Segment Open
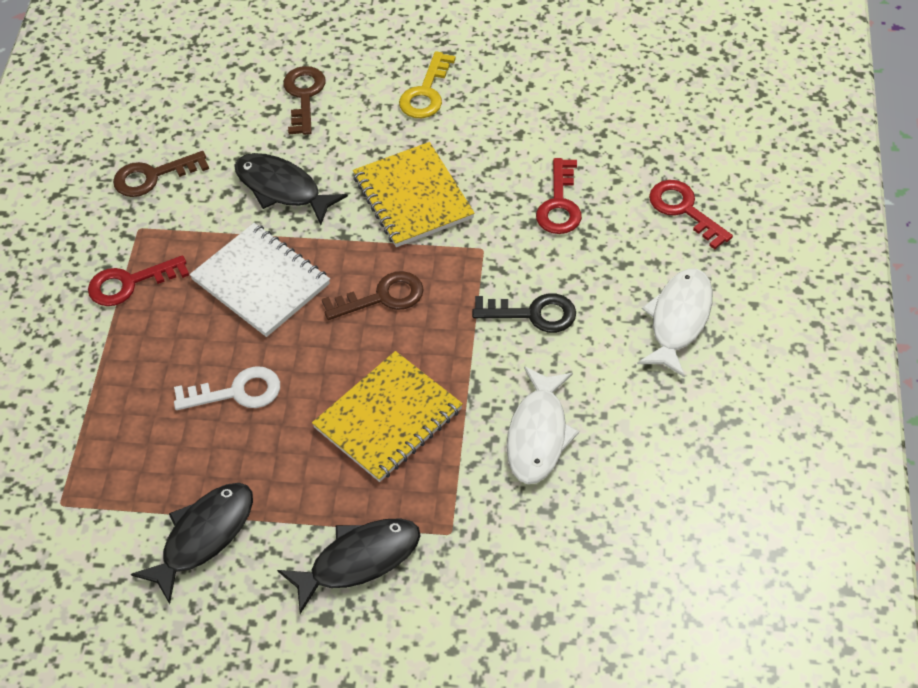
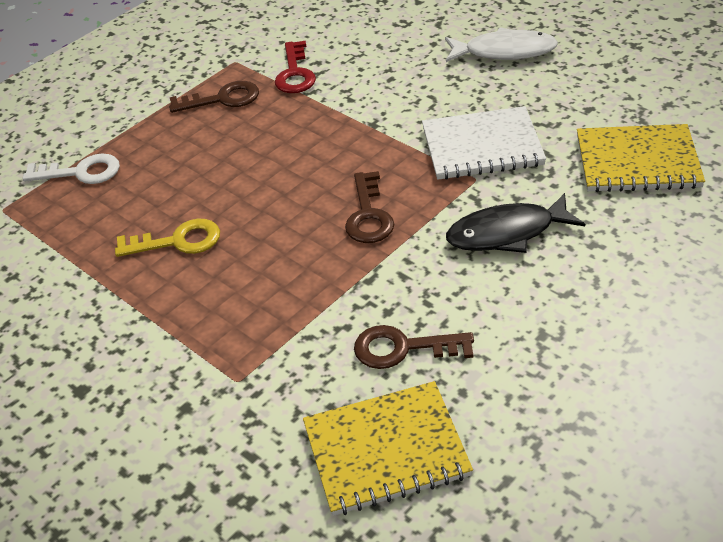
black fish: 3 -> 1
black key: 1 -> 0
red key: 3 -> 1
white fish: 2 -> 1

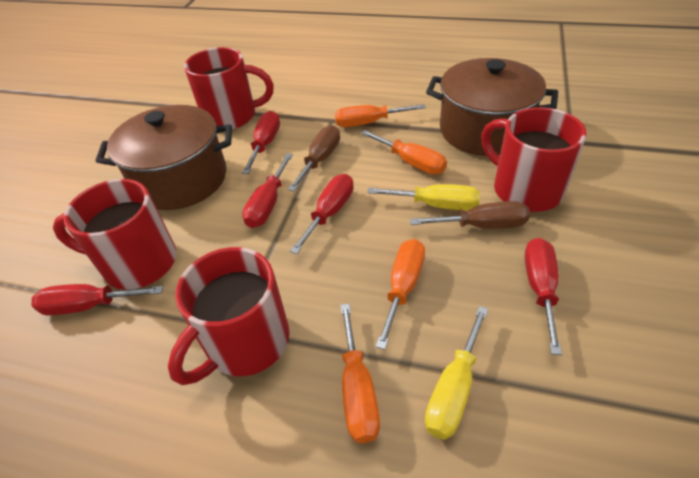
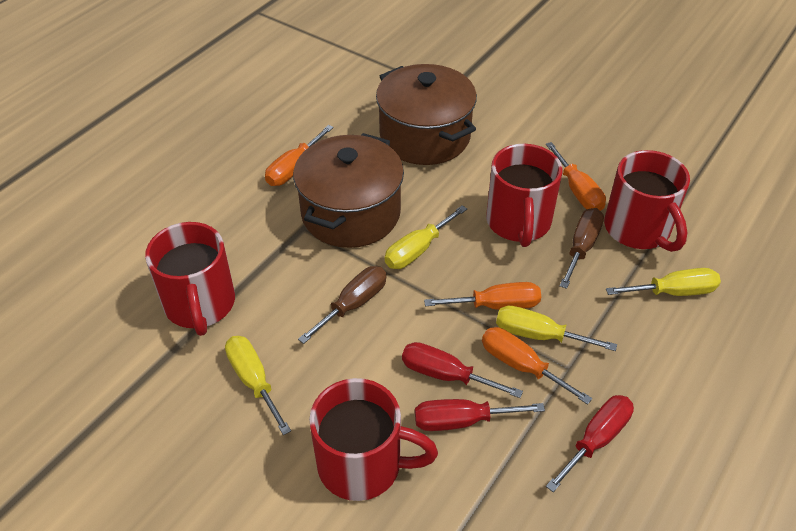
red screwdriver: 5 -> 3
yellow screwdriver: 2 -> 4

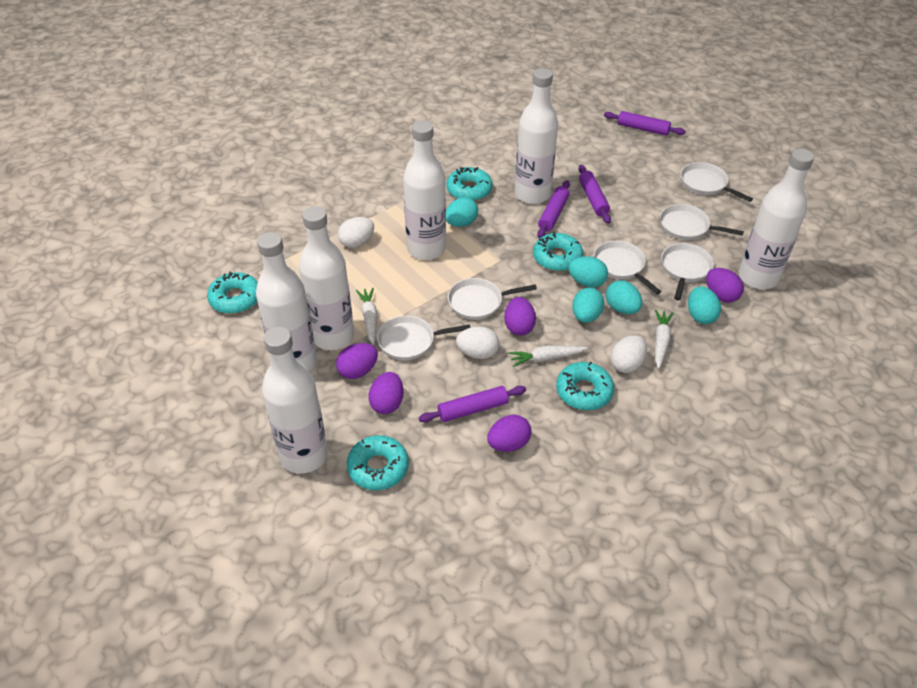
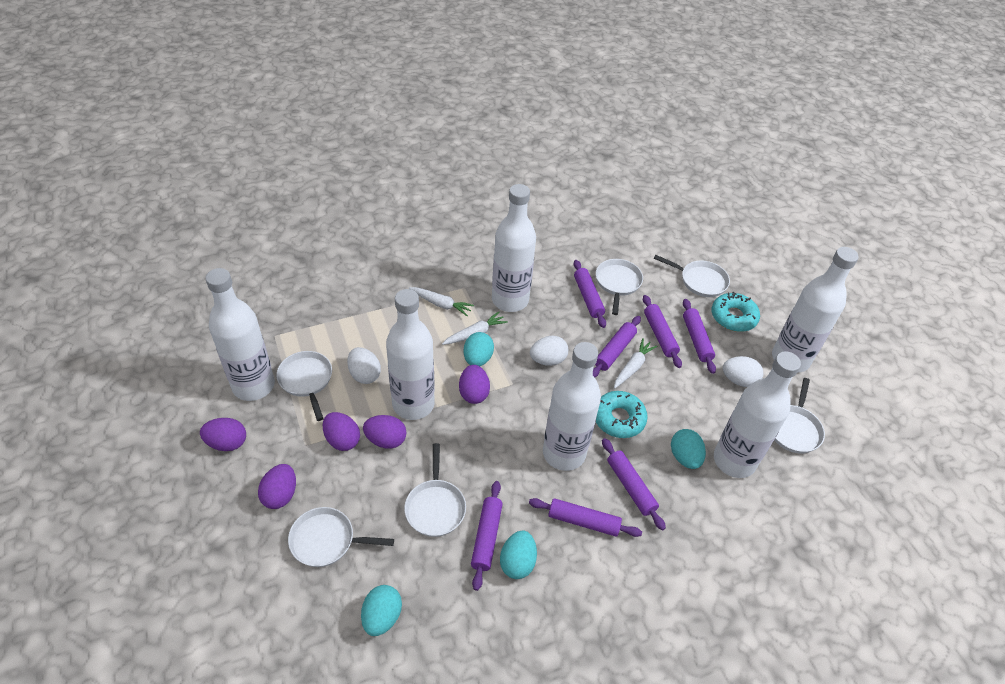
purple rolling pin: 4 -> 7
turquoise donut: 5 -> 2
turquoise egg: 5 -> 4

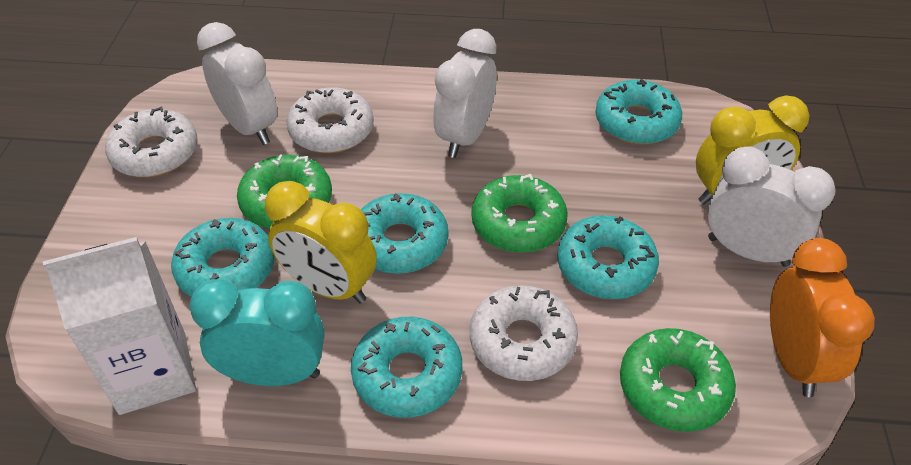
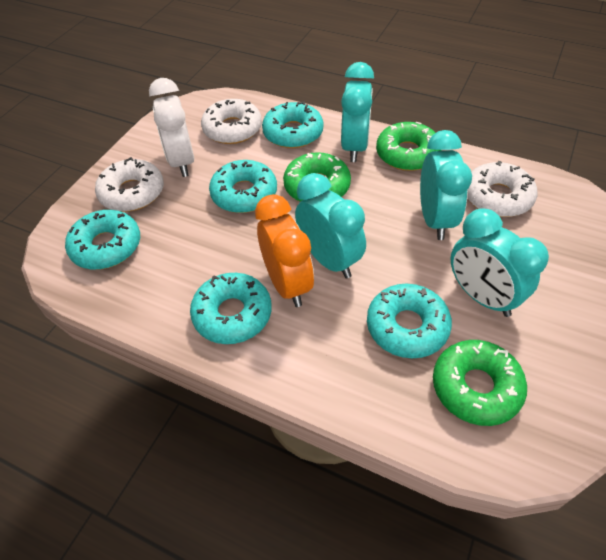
turquoise clock: 1 -> 4
white carton: 1 -> 0
white clock: 3 -> 1
yellow clock: 2 -> 0

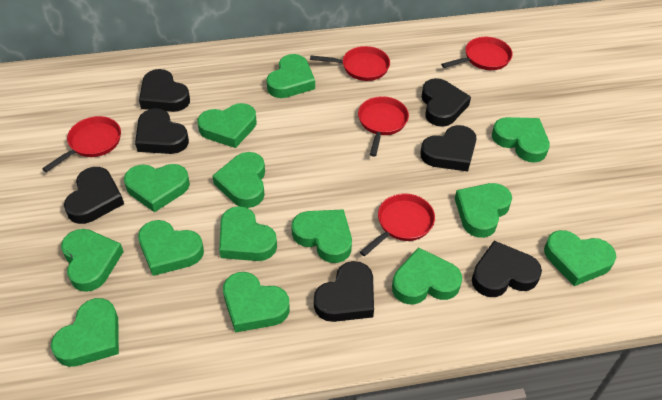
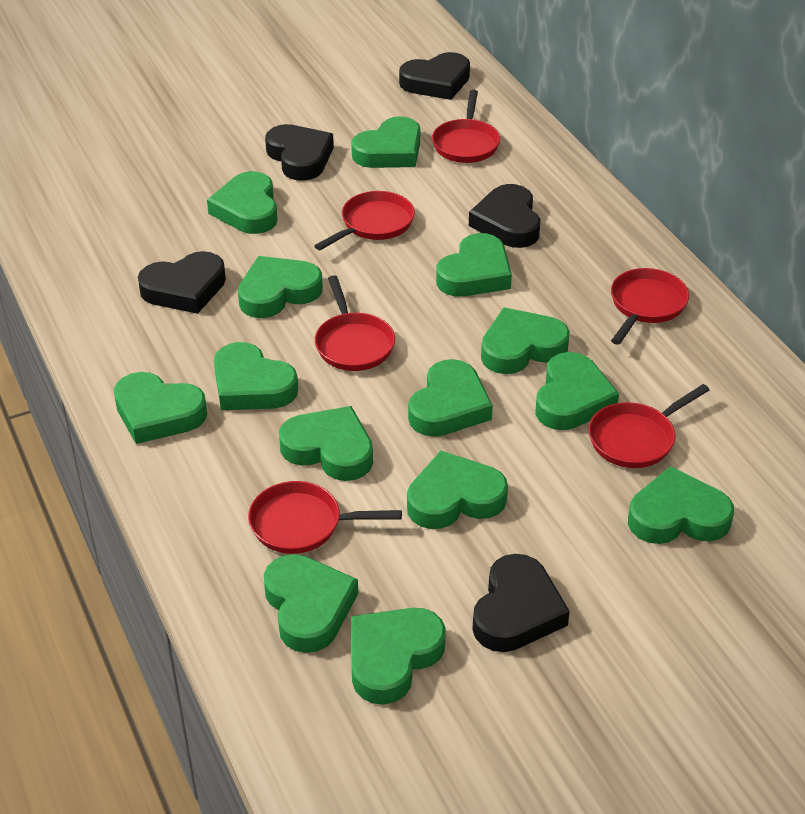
black heart: 7 -> 5
red pan: 5 -> 6

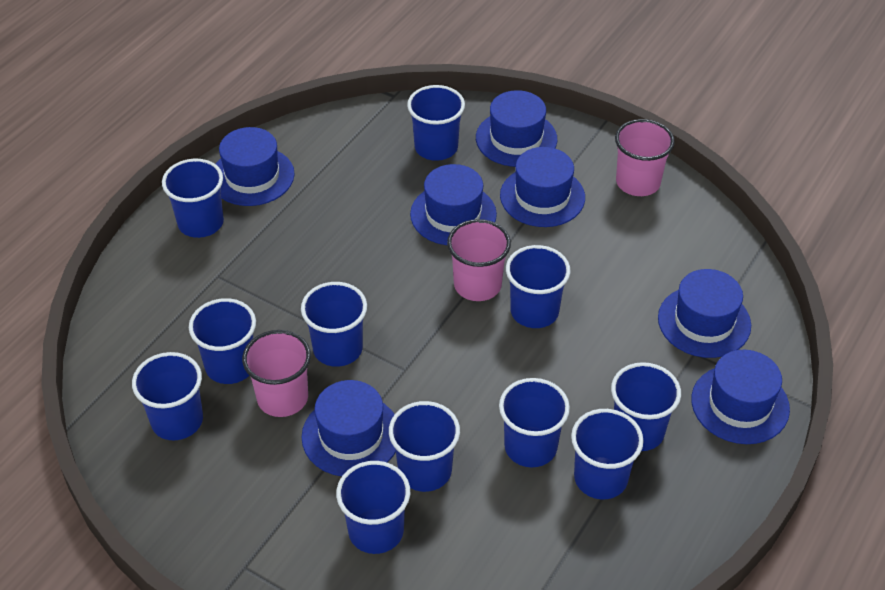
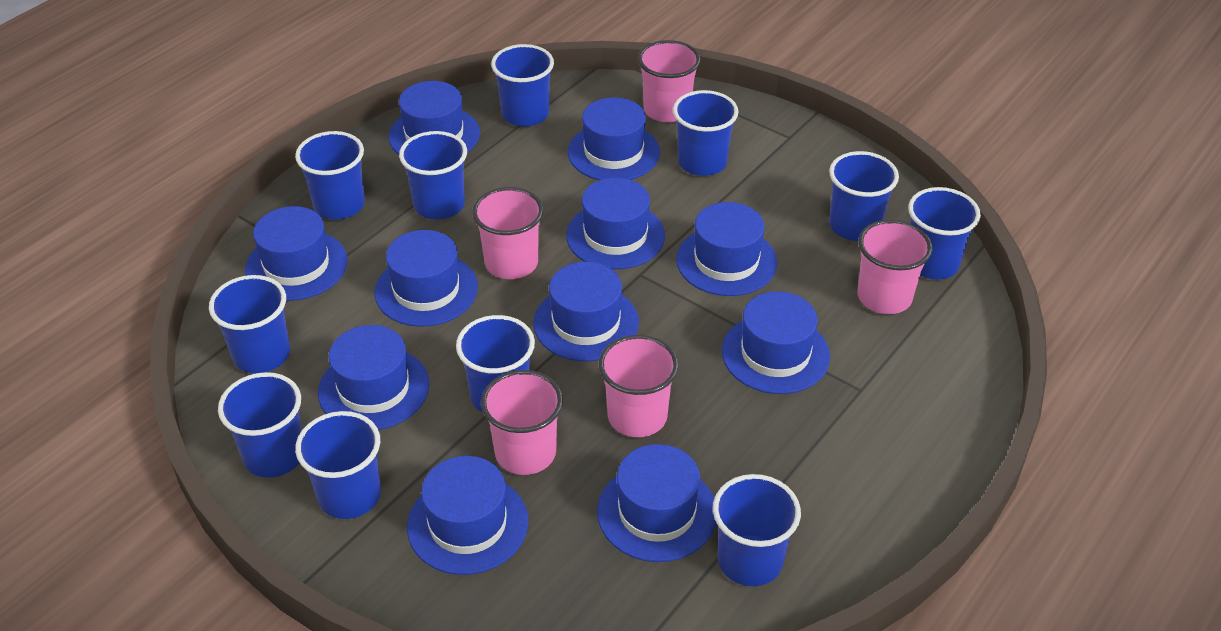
blue hat: 7 -> 11
pink cup: 3 -> 5

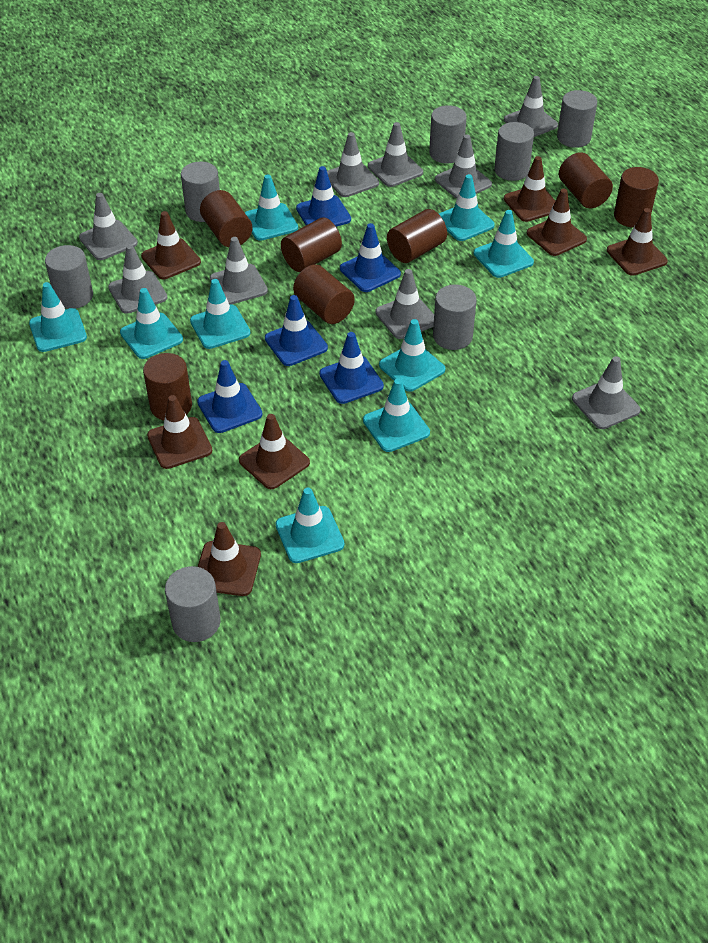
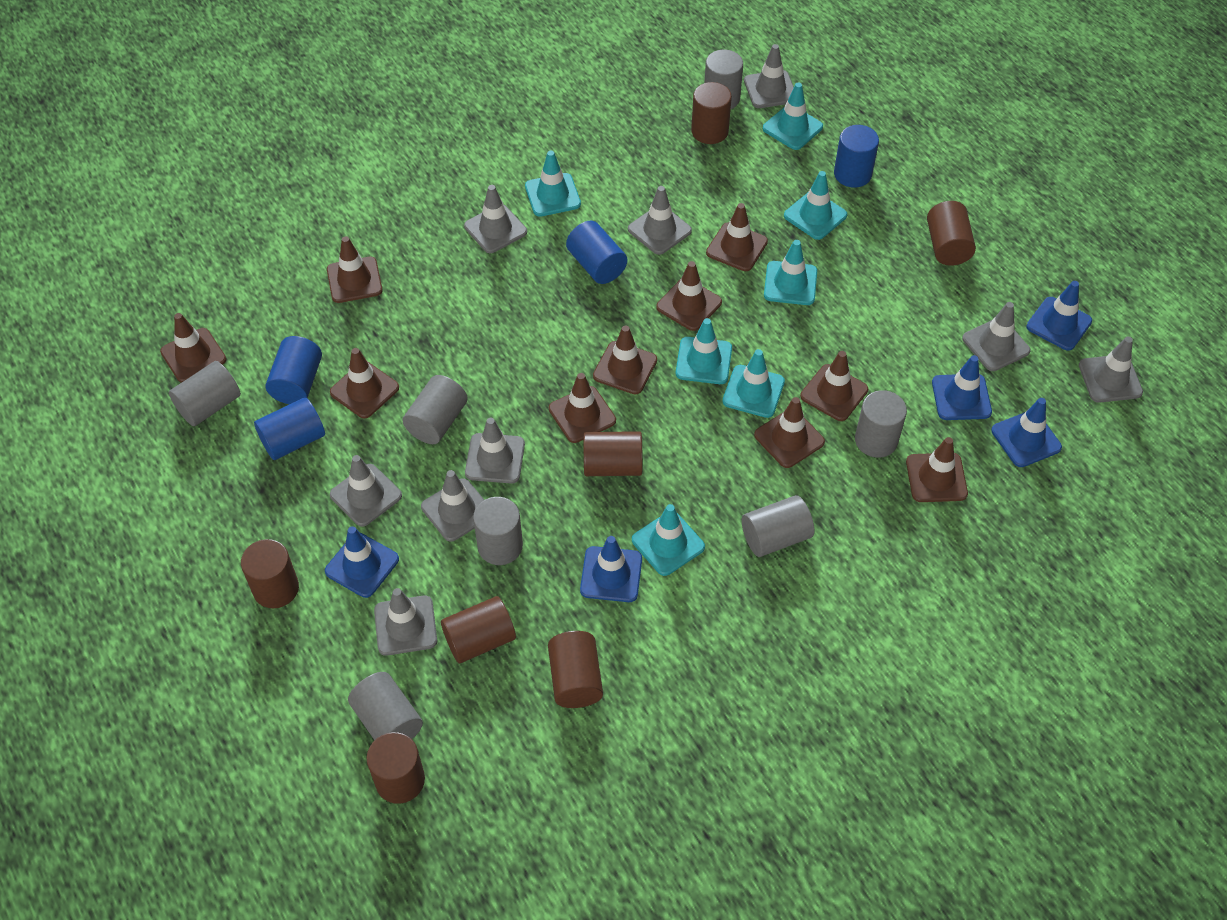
blue cylinder: 0 -> 4
brown traffic cone: 7 -> 10
turquoise traffic cone: 9 -> 7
Segment Closed
Could you write out exactly the lines running from the one with "turquoise egg: 5 -> 4" through the last line of the data above, both ends kept, and omit any picture?

turquoise egg: 5 -> 4

turquoise clock: 1 -> 4
white carton: 1 -> 0
white clock: 3 -> 1
yellow clock: 2 -> 0

black heart: 7 -> 5
red pan: 5 -> 6

blue hat: 7 -> 11
pink cup: 3 -> 5

blue cylinder: 0 -> 4
brown traffic cone: 7 -> 10
turquoise traffic cone: 9 -> 7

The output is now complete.